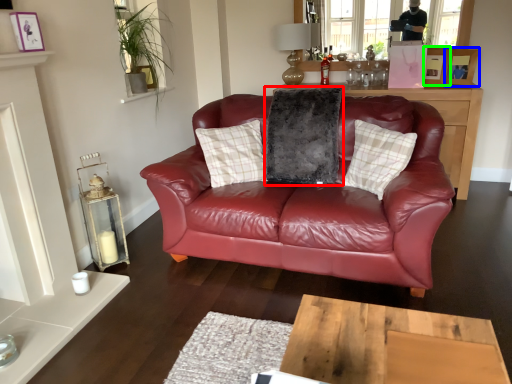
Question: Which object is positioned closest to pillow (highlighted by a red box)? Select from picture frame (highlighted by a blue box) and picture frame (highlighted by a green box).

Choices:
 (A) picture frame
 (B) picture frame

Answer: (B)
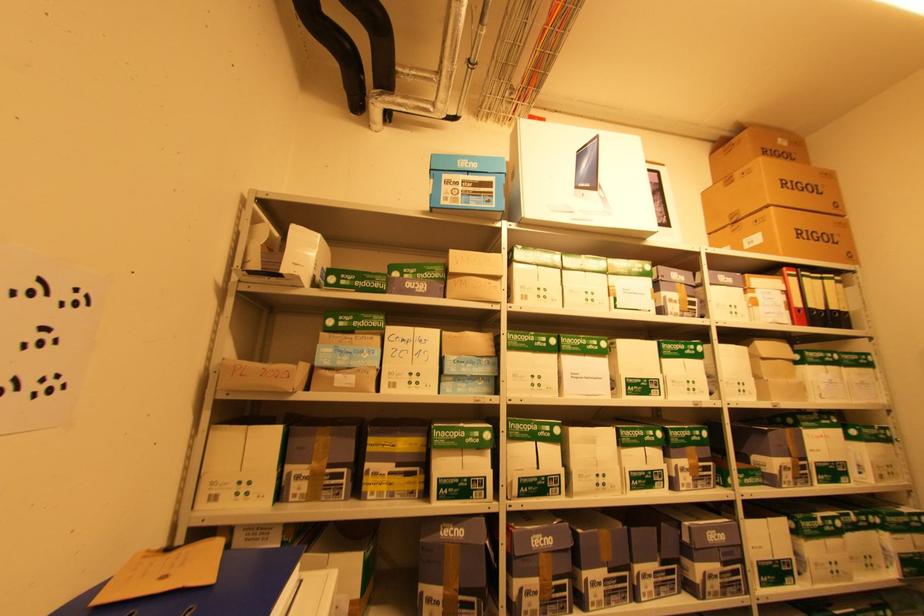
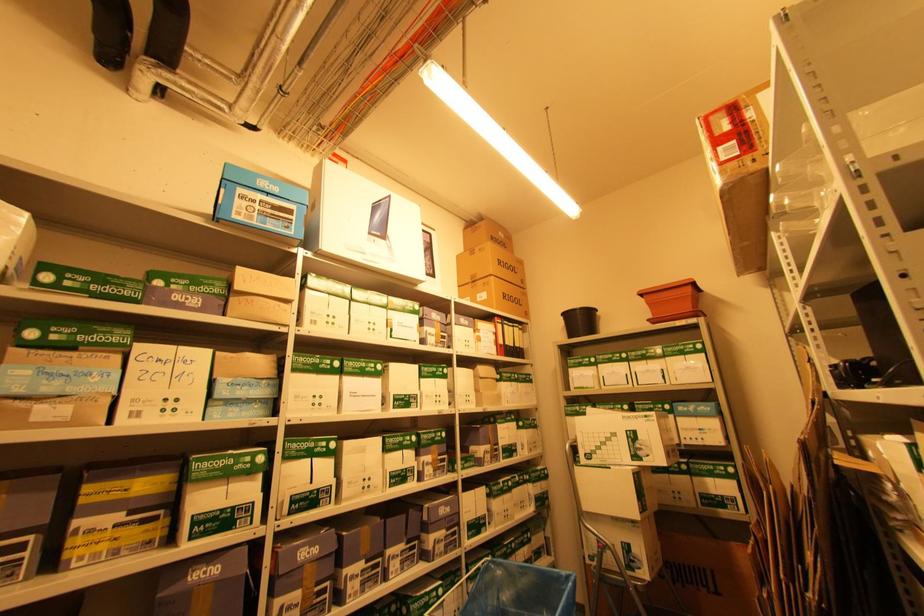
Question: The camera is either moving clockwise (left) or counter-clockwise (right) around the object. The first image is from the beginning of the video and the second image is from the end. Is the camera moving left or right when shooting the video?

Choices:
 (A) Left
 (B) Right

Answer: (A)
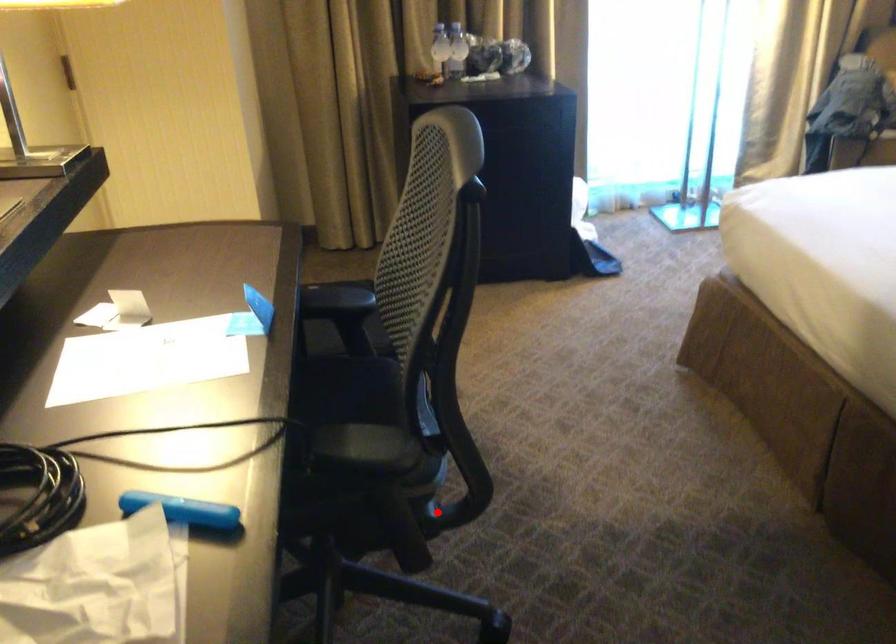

* * *

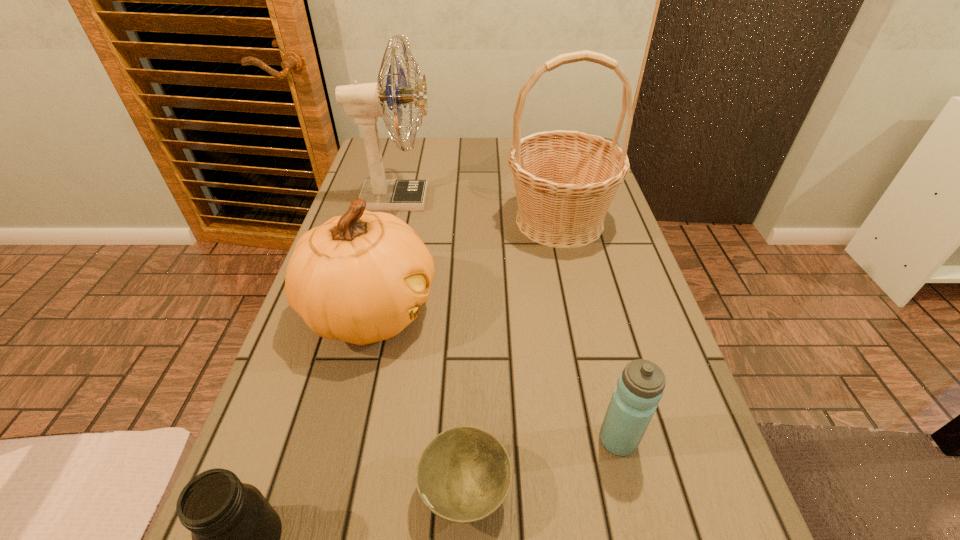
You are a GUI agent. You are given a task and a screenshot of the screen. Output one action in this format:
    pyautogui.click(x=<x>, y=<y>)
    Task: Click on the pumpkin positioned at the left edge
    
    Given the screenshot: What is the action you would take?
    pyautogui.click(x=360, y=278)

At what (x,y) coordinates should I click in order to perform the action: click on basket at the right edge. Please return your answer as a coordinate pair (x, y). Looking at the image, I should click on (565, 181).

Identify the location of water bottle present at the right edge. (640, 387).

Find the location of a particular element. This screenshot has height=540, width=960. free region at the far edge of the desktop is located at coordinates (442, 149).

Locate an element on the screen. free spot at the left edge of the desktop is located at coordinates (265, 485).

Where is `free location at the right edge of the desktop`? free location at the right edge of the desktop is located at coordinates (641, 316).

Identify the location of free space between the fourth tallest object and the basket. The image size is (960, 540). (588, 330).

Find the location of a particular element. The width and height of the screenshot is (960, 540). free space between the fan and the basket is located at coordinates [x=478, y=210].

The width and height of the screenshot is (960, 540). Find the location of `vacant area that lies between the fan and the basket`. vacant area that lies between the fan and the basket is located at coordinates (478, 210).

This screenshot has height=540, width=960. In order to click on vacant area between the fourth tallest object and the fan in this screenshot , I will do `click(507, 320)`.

--

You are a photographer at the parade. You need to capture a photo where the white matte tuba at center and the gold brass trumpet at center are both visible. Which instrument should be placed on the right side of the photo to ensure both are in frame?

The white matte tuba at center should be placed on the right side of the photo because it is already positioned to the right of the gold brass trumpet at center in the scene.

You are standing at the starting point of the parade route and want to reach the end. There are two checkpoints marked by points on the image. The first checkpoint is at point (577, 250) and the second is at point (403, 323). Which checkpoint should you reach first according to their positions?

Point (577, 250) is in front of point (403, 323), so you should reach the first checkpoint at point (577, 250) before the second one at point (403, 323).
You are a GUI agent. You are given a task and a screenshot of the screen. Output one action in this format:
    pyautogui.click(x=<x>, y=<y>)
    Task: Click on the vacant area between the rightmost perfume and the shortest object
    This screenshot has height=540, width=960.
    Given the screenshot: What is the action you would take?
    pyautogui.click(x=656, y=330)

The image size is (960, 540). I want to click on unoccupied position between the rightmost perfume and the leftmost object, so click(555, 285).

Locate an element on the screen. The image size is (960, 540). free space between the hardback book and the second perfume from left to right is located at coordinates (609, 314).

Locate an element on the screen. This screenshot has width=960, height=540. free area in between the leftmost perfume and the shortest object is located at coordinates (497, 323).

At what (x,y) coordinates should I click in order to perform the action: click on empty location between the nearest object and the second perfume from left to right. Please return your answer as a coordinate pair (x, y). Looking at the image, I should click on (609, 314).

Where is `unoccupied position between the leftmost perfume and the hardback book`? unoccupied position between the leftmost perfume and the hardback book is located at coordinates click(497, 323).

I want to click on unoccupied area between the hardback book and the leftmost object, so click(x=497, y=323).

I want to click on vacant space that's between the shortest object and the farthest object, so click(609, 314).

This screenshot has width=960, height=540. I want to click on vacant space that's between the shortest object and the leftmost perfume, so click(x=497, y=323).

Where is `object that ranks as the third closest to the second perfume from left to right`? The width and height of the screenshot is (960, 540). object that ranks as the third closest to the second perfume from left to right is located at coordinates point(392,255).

## [What the exercise asks]
Copy out, in full, each line of the entries above that contains the word "your".

## [Right answer]
At what (x,y) coordinates should I click in order to perform the action: click on basket at the right edge. Please return your answer as a coordinate pair (x, y). Looking at the image, I should click on (565, 181).
At what (x,y) coordinates should I click in order to perform the action: click on empty location between the nearest object and the second perfume from left to right. Please return your answer as a coordinate pair (x, y). Looking at the image, I should click on (609, 314).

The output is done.